◆ What the exercise asks:
How many lines of the listing below hold the word "signals"? Answer with the number alone.

══════

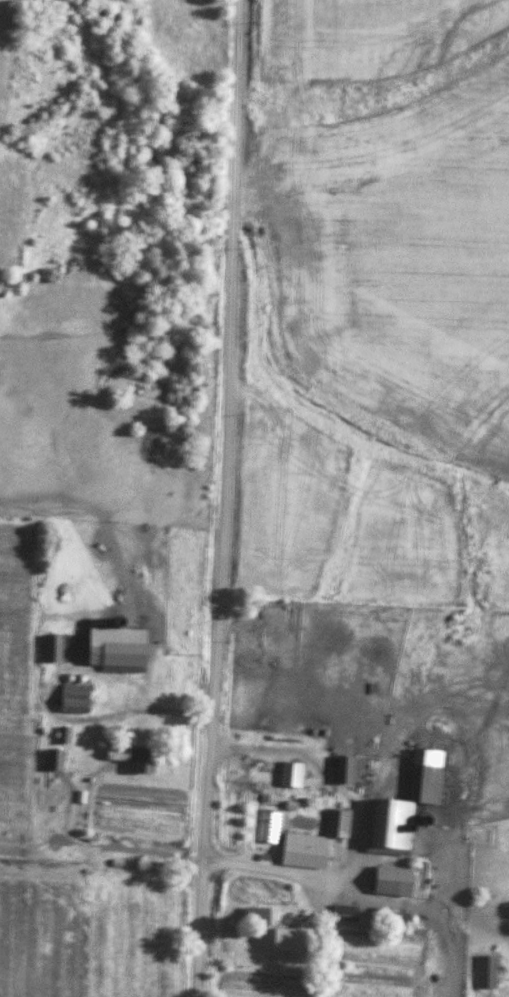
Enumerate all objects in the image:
road: (225, 498)
building: (54, 649)
building: (117, 656)
building: (75, 699)
building: (118, 755)
building: (55, 760)
building: (143, 761)
building: (345, 770)
building: (292, 775)
building: (407, 805)
building: (338, 824)
road: (127, 852)
building: (307, 857)
building: (394, 882)
building: (345, 916)
building: (279, 927)
building: (488, 972)

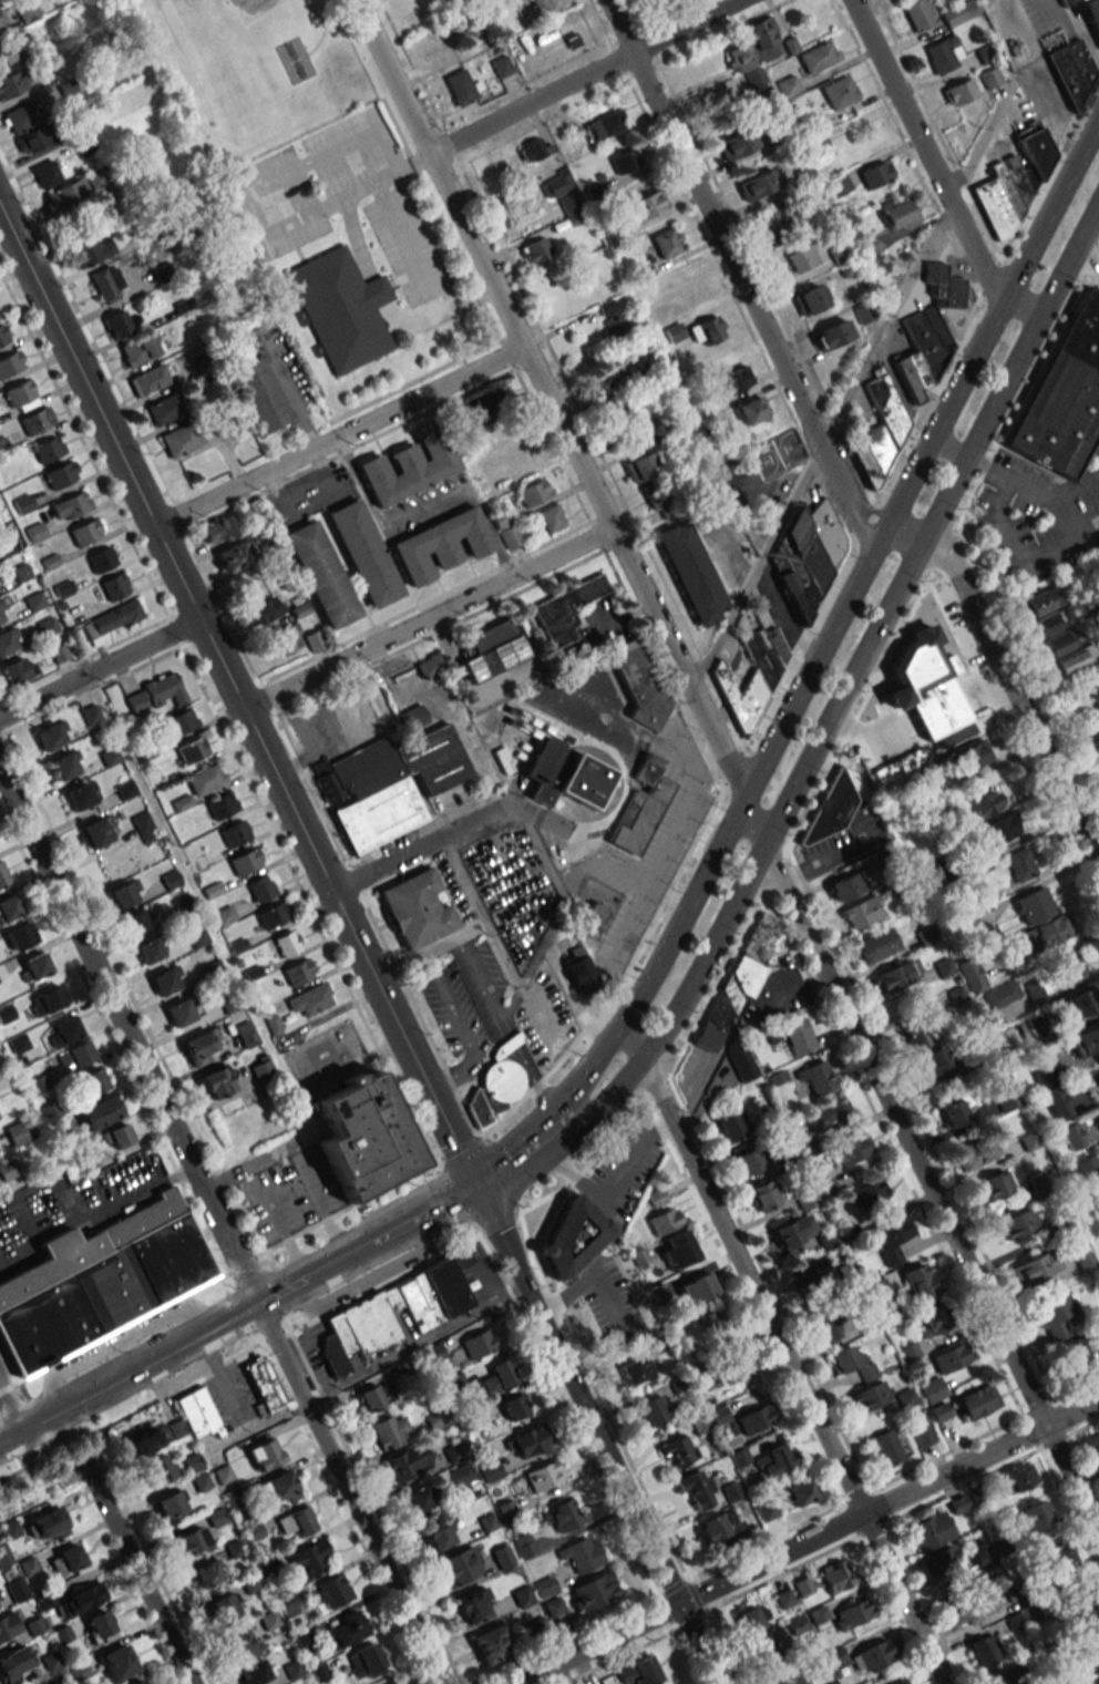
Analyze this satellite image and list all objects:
building: (1083, 1)
building: (1065, 2)
building: (542, 8)
building: (27, 13)
building: (917, 14)
building: (956, 14)
building: (2, 17)
road: (328, 24)
building: (467, 29)
building: (764, 35)
road: (320, 42)
building: (6, 53)
building: (943, 54)
building: (986, 54)
building: (818, 56)
park: (295, 61)
building: (500, 66)
park: (256, 69)
building: (1071, 69)
road: (585, 76)
building: (990, 77)
building: (11, 83)
building: (788, 85)
building: (459, 86)
building: (839, 91)
building: (959, 91)
building: (21, 117)
building: (605, 124)
building: (32, 140)
building: (736, 144)
building: (534, 149)
building: (820, 149)
building: (626, 159)
road: (930, 160)
building: (876, 173)
building: (45, 174)
building: (1012, 182)
building: (556, 183)
building: (758, 184)
building: (63, 195)
building: (568, 203)
building: (646, 204)
building: (900, 212)
building: (574, 218)
road: (1095, 221)
building: (778, 222)
building: (613, 232)
building: (666, 242)
building: (869, 246)
road: (408, 248)
building: (90, 249)
building: (535, 250)
building: (840, 253)
road: (1090, 256)
building: (803, 258)
road: (1093, 264)
building: (105, 282)
road: (745, 282)
building: (946, 288)
building: (808, 299)
building: (339, 307)
road: (1031, 312)
building: (656, 318)
building: (117, 324)
building: (615, 326)
building: (706, 329)
building: (936, 329)
building: (674, 332)
building: (3, 334)
building: (832, 334)
building: (923, 345)
building: (138, 350)
building: (10, 364)
building: (916, 372)
building: (149, 379)
building: (605, 379)
building: (732, 380)
building: (907, 381)
road: (851, 384)
building: (20, 391)
road: (288, 392)
building: (1064, 393)
building: (258, 394)
building: (500, 401)
road: (1020, 404)
building: (164, 408)
building: (619, 408)
building: (751, 409)
building: (887, 411)
road: (557, 413)
building: (36, 420)
building: (507, 434)
road: (945, 434)
road: (339, 437)
building: (180, 440)
building: (3, 446)
building: (49, 447)
building: (880, 450)
building: (522, 462)
building: (865, 465)
building: (640, 466)
road: (986, 468)
building: (407, 469)
building: (60, 475)
building: (531, 494)
building: (655, 495)
road: (1052, 499)
building: (23, 503)
building: (70, 504)
building: (551, 518)
building: (507, 530)
building: (86, 531)
building: (218, 531)
building: (35, 532)
road: (876, 541)
building: (441, 543)
building: (8, 546)
road: (943, 551)
building: (362, 553)
building: (234, 556)
building: (807, 556)
road: (1022, 558)
building: (101, 559)
building: (20, 572)
building: (691, 573)
building: (321, 574)
building: (114, 586)
building: (1040, 601)
building: (0, 606)
building: (566, 609)
building: (264, 610)
building: (124, 613)
building: (0, 619)
road: (428, 619)
building: (1047, 623)
building: (47, 627)
building: (7, 639)
building: (285, 639)
building: (314, 640)
building: (1059, 642)
building: (777, 644)
building: (493, 651)
power substation: (493, 651)
building: (59, 652)
building: (926, 653)
building: (762, 656)
building: (1072, 660)
building: (430, 665)
road: (99, 669)
building: (16, 671)
building: (639, 682)
road: (1014, 688)
road: (844, 692)
building: (155, 693)
building: (742, 696)
building: (1094, 696)
road: (239, 701)
road: (857, 712)
building: (413, 717)
building: (962, 718)
building: (181, 722)
building: (53, 735)
building: (1096, 739)
road: (1014, 748)
building: (191, 750)
building: (973, 754)
building: (434, 760)
building: (367, 767)
building: (564, 773)
building: (653, 776)
building: (205, 778)
building: (81, 795)
building: (220, 806)
building: (982, 808)
building: (829, 810)
building: (379, 814)
building: (635, 820)
building: (142, 823)
building: (999, 829)
building: (96, 832)
building: (233, 833)
road: (414, 849)
parking lot: (647, 851)
building: (244, 861)
road: (548, 863)
building: (1020, 864)
parking lot: (504, 865)
road: (775, 872)
building: (1, 875)
building: (846, 886)
building: (261, 887)
building: (125, 893)
building: (1033, 905)
building: (9, 907)
building: (416, 908)
road: (482, 912)
building: (862, 912)
building: (595, 913)
building: (273, 915)
parking lot: (526, 920)
building: (134, 922)
building: (1043, 933)
building: (20, 936)
building: (288, 942)
building: (875, 945)
building: (149, 950)
road: (430, 950)
road: (333, 957)
road: (534, 965)
building: (34, 967)
building: (581, 969)
building: (296, 973)
building: (971, 974)
building: (894, 976)
building: (741, 977)
building: (166, 980)
building: (1055, 980)
parking lot: (482, 983)
road: (716, 986)
road: (480, 987)
road: (574, 994)
building: (1002, 995)
building: (310, 999)
building: (45, 1001)
building: (1077, 1004)
road: (509, 1005)
building: (183, 1011)
parking lot: (455, 1016)
road: (463, 1030)
building: (915, 1030)
building: (65, 1031)
building: (245, 1034)
building: (798, 1037)
road: (622, 1040)
building: (1006, 1041)
building: (1086, 1041)
road: (509, 1043)
building: (200, 1046)
road: (600, 1053)
road: (635, 1054)
building: (74, 1055)
building: (933, 1060)
building: (740, 1061)
building: (262, 1070)
building: (1098, 1075)
building: (816, 1077)
building: (93, 1081)
building: (216, 1082)
road: (535, 1082)
building: (497, 1084)
road: (658, 1090)
building: (1051, 1090)
building: (1005, 1097)
building: (99, 1112)
building: (953, 1113)
building: (824, 1123)
building: (732, 1125)
road: (923, 1127)
building: (19, 1132)
building: (363, 1136)
building: (1073, 1136)
building: (117, 1137)
building: (850, 1150)
building: (976, 1152)
road: (896, 1155)
building: (746, 1161)
building: (87, 1162)
road: (589, 1163)
road: (510, 1167)
building: (8, 1169)
building: (1088, 1171)
road: (926, 1176)
building: (1038, 1182)
building: (994, 1184)
traffic signals: (478, 1193)
parking lot: (289, 1194)
building: (763, 1195)
building: (871, 1195)
road: (322, 1209)
building: (661, 1212)
road: (546, 1222)
building: (1091, 1222)
building: (1015, 1224)
road: (460, 1226)
road: (221, 1227)
road: (403, 1231)
building: (793, 1232)
building: (571, 1236)
building: (891, 1238)
building: (678, 1250)
building: (1085, 1261)
building: (1036, 1267)
road: (218, 1275)
building: (101, 1279)
building: (920, 1281)
road: (770, 1286)
building: (696, 1288)
road: (747, 1304)
building: (1053, 1316)
building: (936, 1318)
building: (360, 1322)
building: (713, 1326)
building: (825, 1326)
building: (477, 1343)
road: (415, 1344)
road: (117, 1345)
building: (909, 1352)
road: (163, 1354)
building: (1076, 1354)
building: (950, 1358)
building: (852, 1362)
building: (734, 1365)
building: (635, 1371)
road: (795, 1371)
building: (497, 1376)
building: (262, 1384)
building: (931, 1390)
road: (1074, 1391)
building: (374, 1396)
road: (598, 1396)
building: (868, 1397)
building: (977, 1401)
building: (512, 1406)
road: (1039, 1407)
road: (9, 1409)
building: (651, 1410)
building: (198, 1413)
road: (1064, 1417)
building: (755, 1418)
road: (1082, 1428)
building: (389, 1430)
road: (1031, 1432)
road: (599, 1438)
building: (146, 1440)
building: (529, 1440)
road: (1055, 1441)
building: (887, 1447)
building: (676, 1451)
road: (948, 1452)
building: (264, 1454)
building: (739, 1457)
road: (1084, 1458)
building: (775, 1459)
building: (401, 1464)
building: (158, 1469)
building: (489, 1471)
building: (196, 1472)
building: (224, 1474)
building: (459, 1475)
building: (543, 1475)
building: (1020, 1478)
road: (964, 1485)
building: (279, 1488)
building: (698, 1489)
building: (732, 1492)
building: (798, 1493)
road: (856, 1496)
building: (416, 1498)
building: (170, 1507)
road: (877, 1507)
road: (1068, 1508)
building: (766, 1512)
building: (563, 1515)
building: (1033, 1515)
road: (851, 1520)
building: (296, 1521)
building: (49, 1525)
building: (720, 1527)
road: (872, 1530)
building: (929, 1531)
building: (439, 1533)
road: (767, 1540)
building: (190, 1541)
road: (807, 1541)
building: (524, 1546)
building: (581, 1553)
building: (1058, 1554)
building: (502, 1557)
building: (308, 1558)
building: (65, 1560)
building: (940, 1562)
building: (457, 1566)
building: (208, 1572)
road: (138, 1574)
road: (781, 1574)
building: (838, 1577)
building: (545, 1586)
building: (803, 1586)
building: (17, 1589)
building: (331, 1591)
building: (594, 1591)
road: (695, 1596)
building: (784, 1599)
building: (73, 1600)
road: (924, 1601)
traffic signals: (679, 1604)
building: (471, 1605)
building: (223, 1606)
road: (894, 1608)
building: (970, 1608)
building: (1078, 1608)
building: (852, 1613)
building: (817, 1614)
building: (752, 1618)
building: (796, 1624)
building: (7, 1625)
building: (34, 1626)
building: (98, 1626)
building: (345, 1628)
building: (1087, 1643)
building: (490, 1644)
building: (240, 1645)
road: (720, 1646)
building: (983, 1650)
building: (769, 1655)
building: (871, 1655)
building: (364, 1661)
building: (117, 1662)
building: (15, 1663)
building: (1089, 1666)
building: (293, 1669)
building: (79, 1670)
building: (638, 1671)
building: (317, 1672)
building: (1001, 1678)
building: (786, 1681)
building: (137, 1682)
building: (900, 1682)
building: (1095, 1682)
building: (391, 1683)
building: (830, 1683)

══════

◆ Result of this exercise:
2